Exercise instructions. From the first line to the last, set down the material exactly, leaving out its pictures.
═════ Records supplied
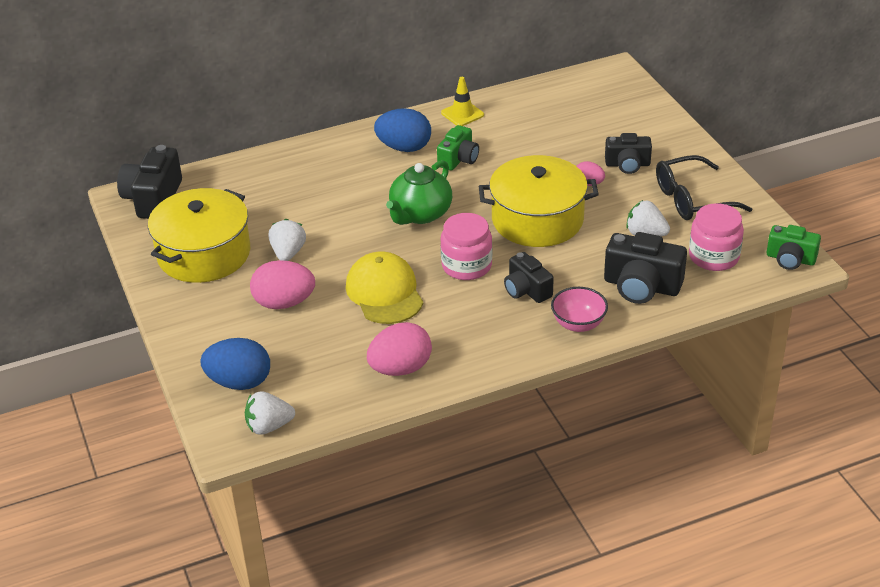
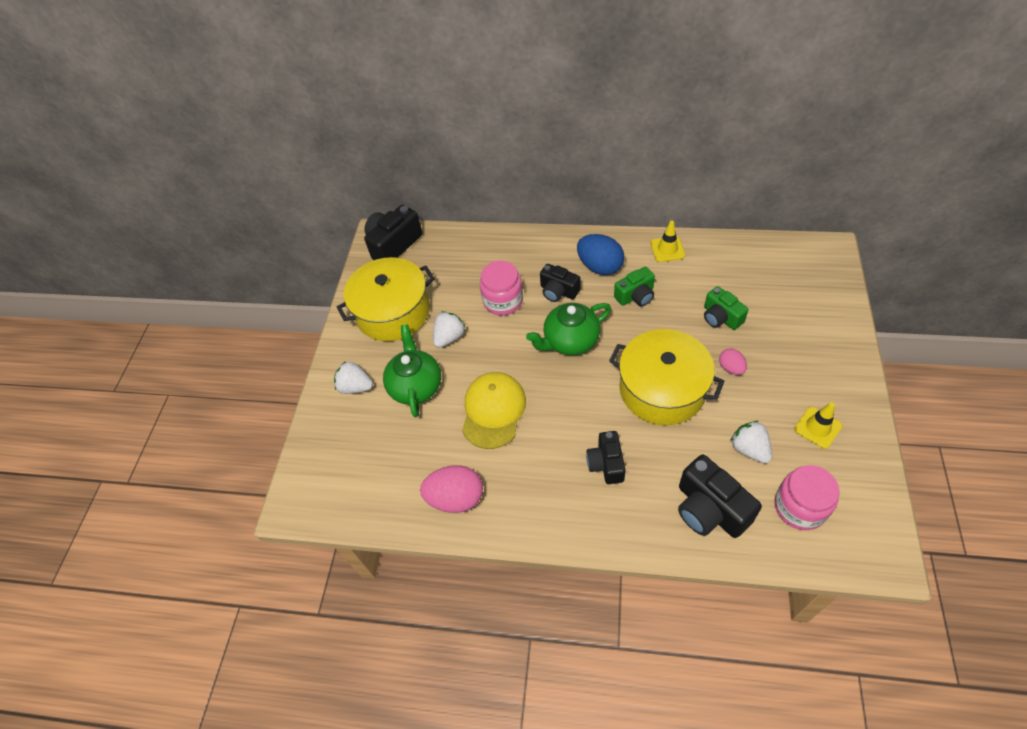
camera: 35 degrees right, 15 degrees up
(239, 382) = (337, 450): blue egg -> none
(269, 426) = (328, 506): white strawberry -> white strawberry (355, 387)
(284, 303) = (416, 386): pink egg -> green teapot
(466, 266) = (573, 413): pink jar -> pink jar (503, 301)
(578, 324) = (627, 525): pink bowl -> none
(627, 164) = (779, 361): black camera -> black camera (558, 291)
(692, 199) = (817, 427): black glasses -> yellow traffic cone
(790, 259) = (877, 547): green camera -> green camera (720, 317)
══════════
Response.
camera: 35 degrees right, 15 degrees up
(239, 382) = (337, 450): blue egg -> none
(269, 426) = (328, 506): white strawberry -> white strawberry (355, 387)
(284, 303) = (416, 386): pink egg -> green teapot
(466, 266) = (573, 413): pink jar -> pink jar (503, 301)
(578, 324) = (627, 525): pink bowl -> none
(627, 164) = (779, 361): black camera -> black camera (558, 291)
(692, 199) = (817, 427): black glasses -> yellow traffic cone
(790, 259) = (877, 547): green camera -> green camera (720, 317)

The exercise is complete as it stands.